Exercise description =
Comb through the entries for "ring" and pull out each line that holds it.
==================================================
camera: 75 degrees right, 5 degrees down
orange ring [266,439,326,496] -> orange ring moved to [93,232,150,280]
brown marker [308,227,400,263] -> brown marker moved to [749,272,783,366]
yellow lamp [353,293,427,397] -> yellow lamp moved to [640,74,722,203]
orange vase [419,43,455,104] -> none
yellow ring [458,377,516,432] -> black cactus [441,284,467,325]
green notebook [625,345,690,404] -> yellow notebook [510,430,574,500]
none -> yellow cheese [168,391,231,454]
==================================================
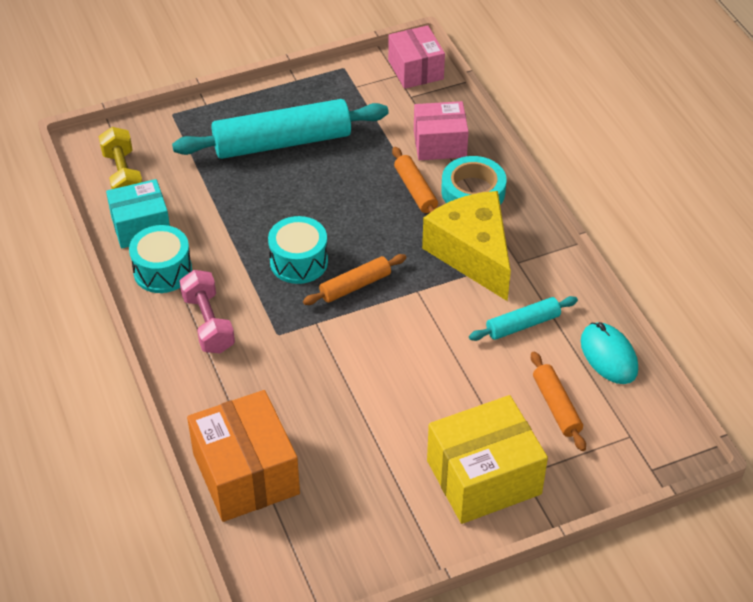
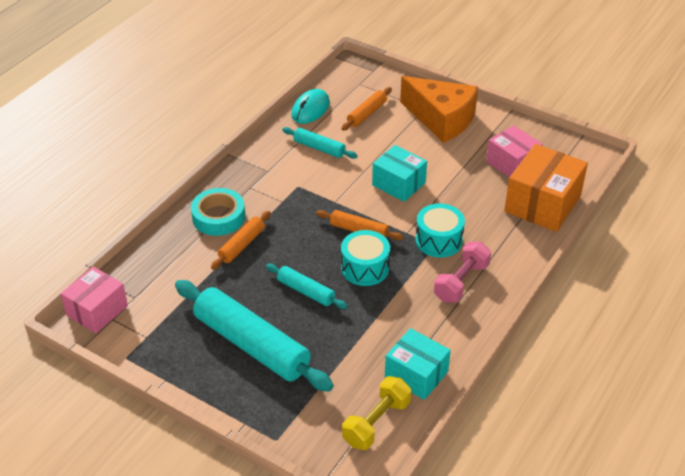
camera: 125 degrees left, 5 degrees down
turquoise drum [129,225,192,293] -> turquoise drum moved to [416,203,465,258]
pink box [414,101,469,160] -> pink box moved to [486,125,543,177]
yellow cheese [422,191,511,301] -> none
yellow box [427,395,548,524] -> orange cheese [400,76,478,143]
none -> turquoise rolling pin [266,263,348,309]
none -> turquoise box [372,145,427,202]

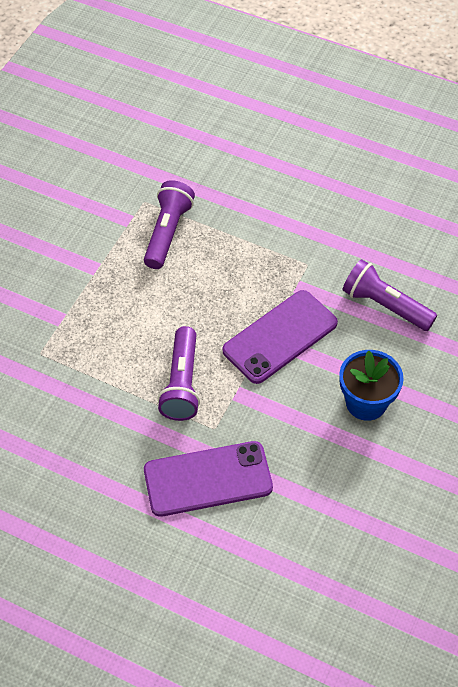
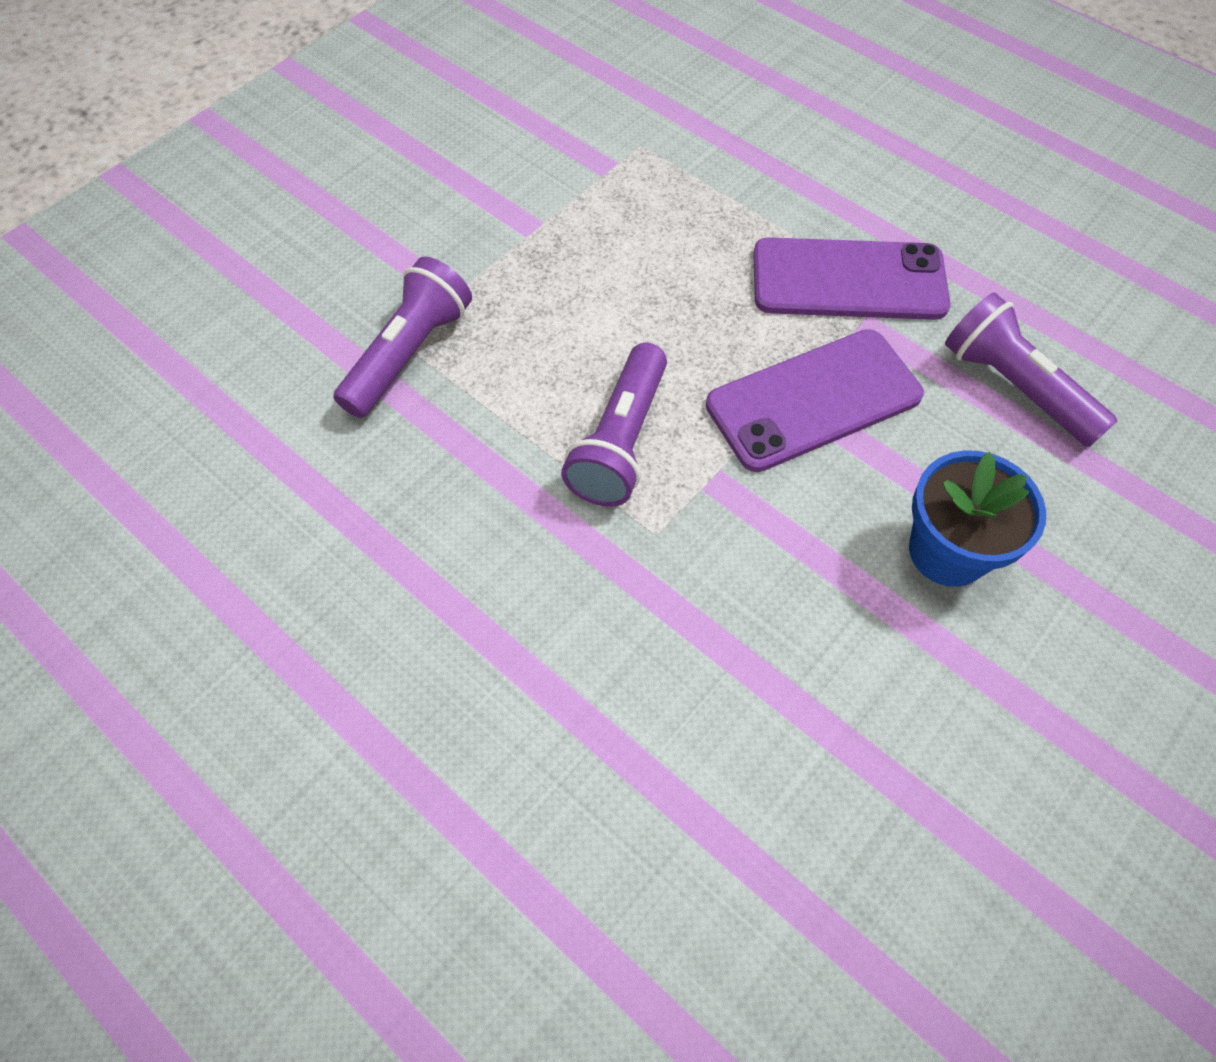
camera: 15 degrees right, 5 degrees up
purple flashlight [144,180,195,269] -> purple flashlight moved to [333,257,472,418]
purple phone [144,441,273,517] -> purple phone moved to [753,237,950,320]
==================================================
Exercise answer =
orange ring [266,439,326,496] -> orange ring moved to [93,232,150,280]
yellow ring [458,377,516,432] -> black cactus [441,284,467,325]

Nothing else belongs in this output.